> Supplied information:

········

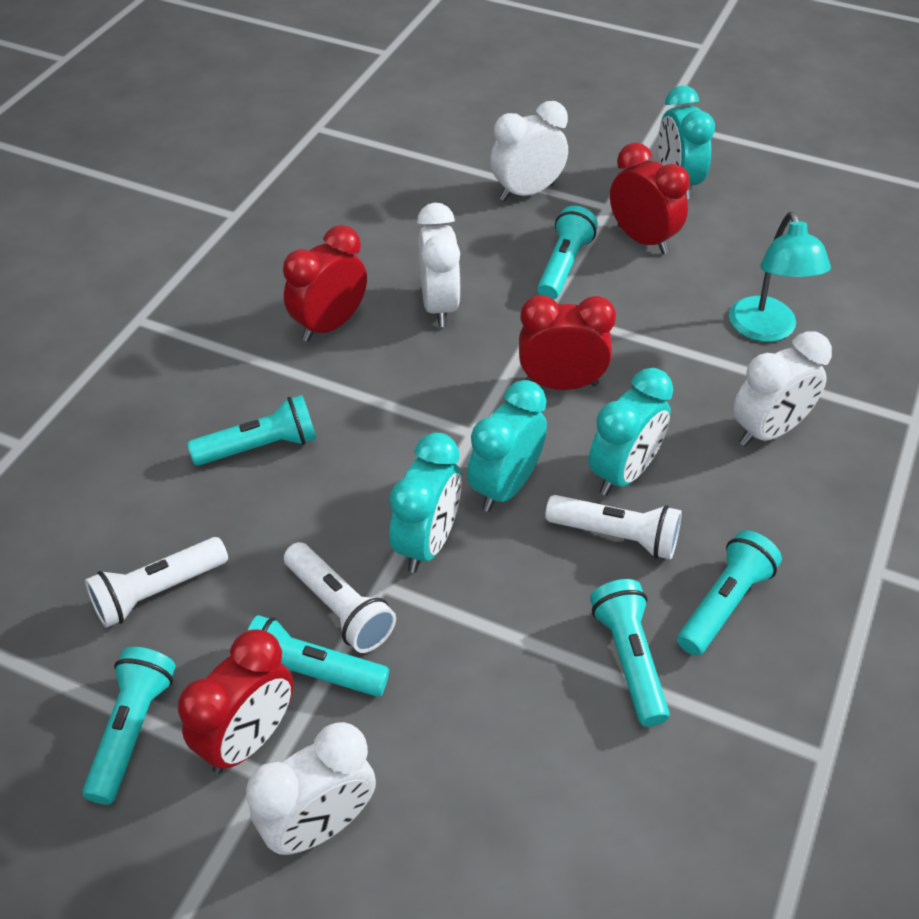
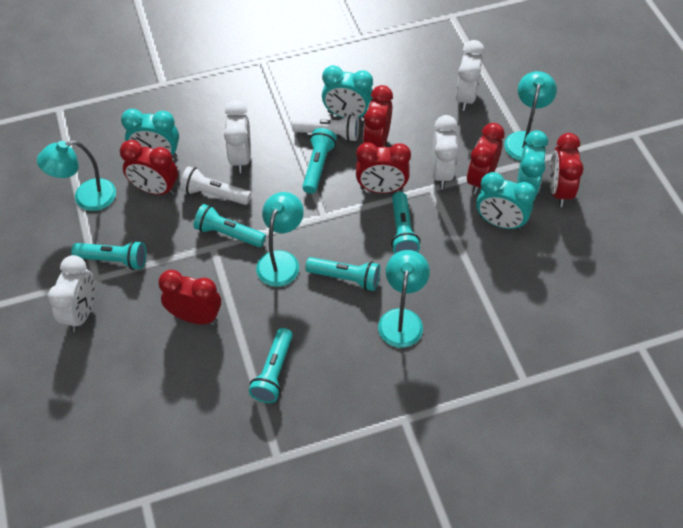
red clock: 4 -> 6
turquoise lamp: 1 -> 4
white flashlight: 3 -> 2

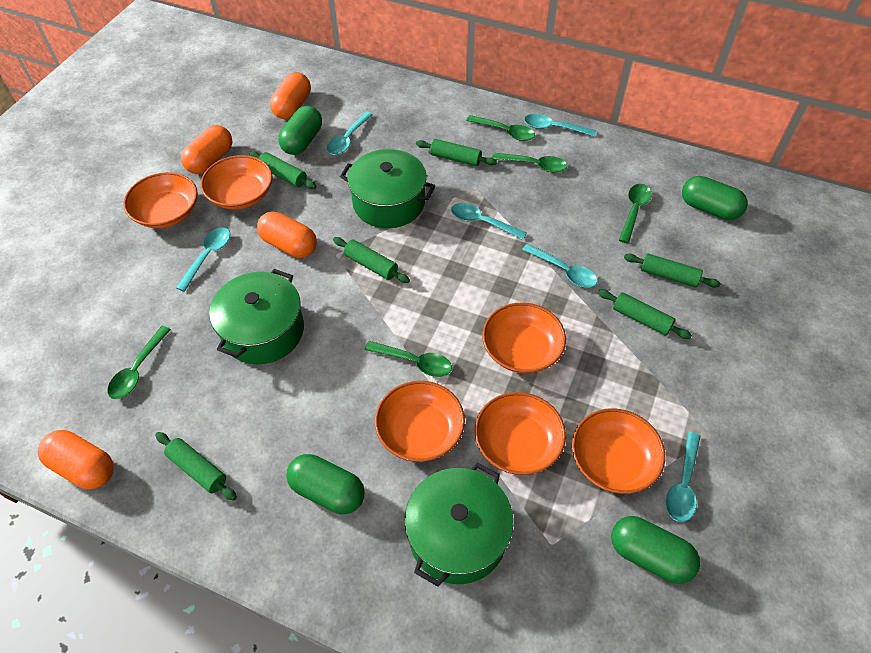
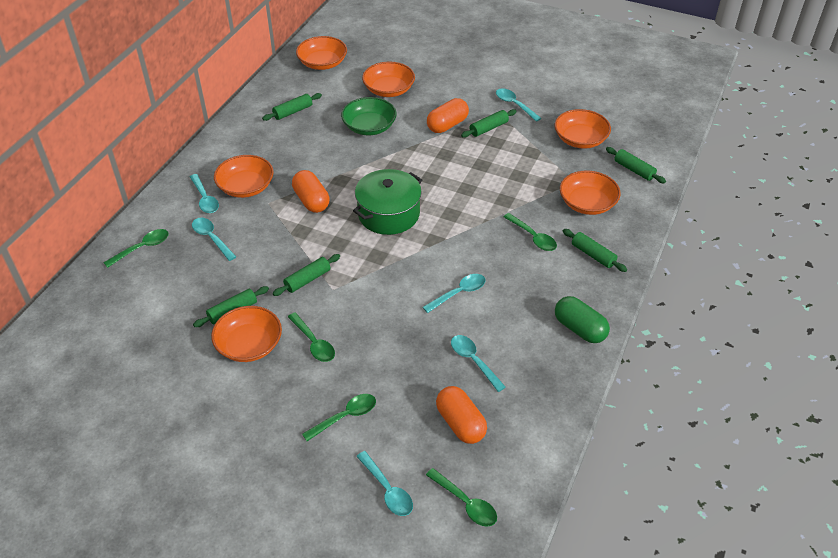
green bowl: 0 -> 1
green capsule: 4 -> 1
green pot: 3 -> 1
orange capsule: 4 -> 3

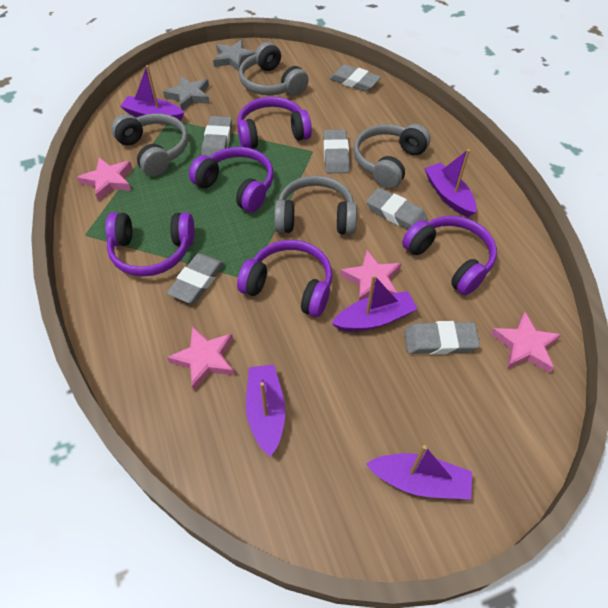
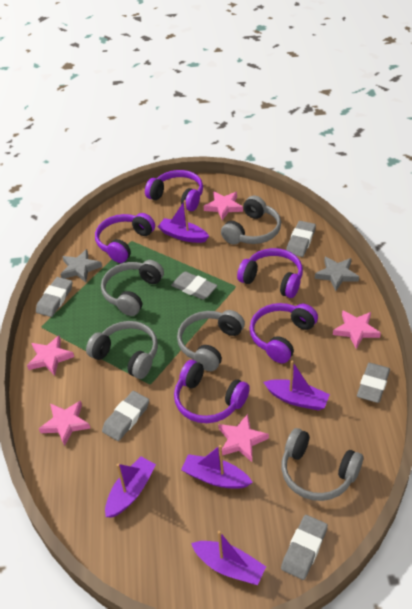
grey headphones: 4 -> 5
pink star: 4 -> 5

········

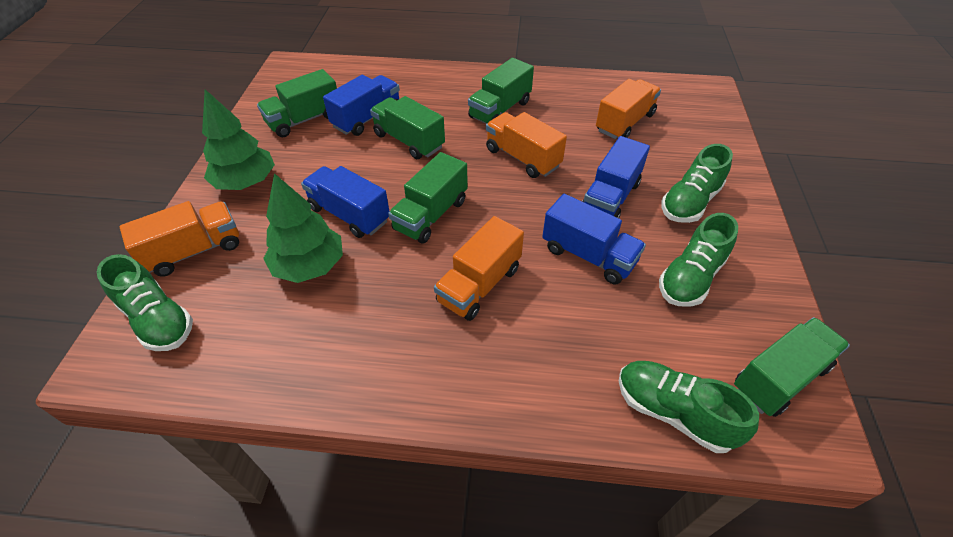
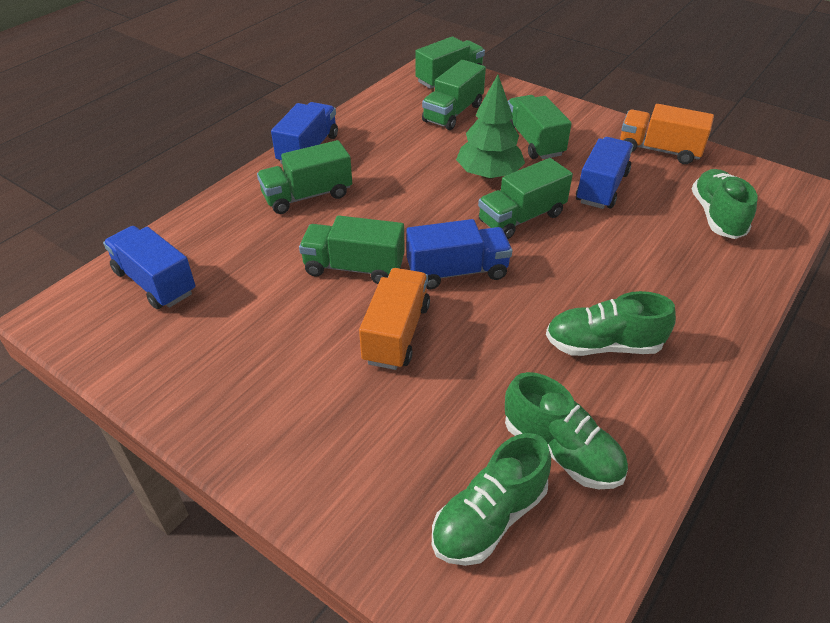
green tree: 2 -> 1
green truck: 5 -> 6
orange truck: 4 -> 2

········

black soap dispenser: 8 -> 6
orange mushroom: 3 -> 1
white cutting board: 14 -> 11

········

Using the records above, return word for word the lines that begin at the one containing "white flashlight: 3 -> 2" and end at the one containing "pink star: 4 -> 5", both of them included and no pictures.

> Response to the exercise:
white flashlight: 3 -> 2

green bowl: 0 -> 1
green capsule: 4 -> 1
green pot: 3 -> 1
orange capsule: 4 -> 3

grey headphones: 4 -> 5
pink star: 4 -> 5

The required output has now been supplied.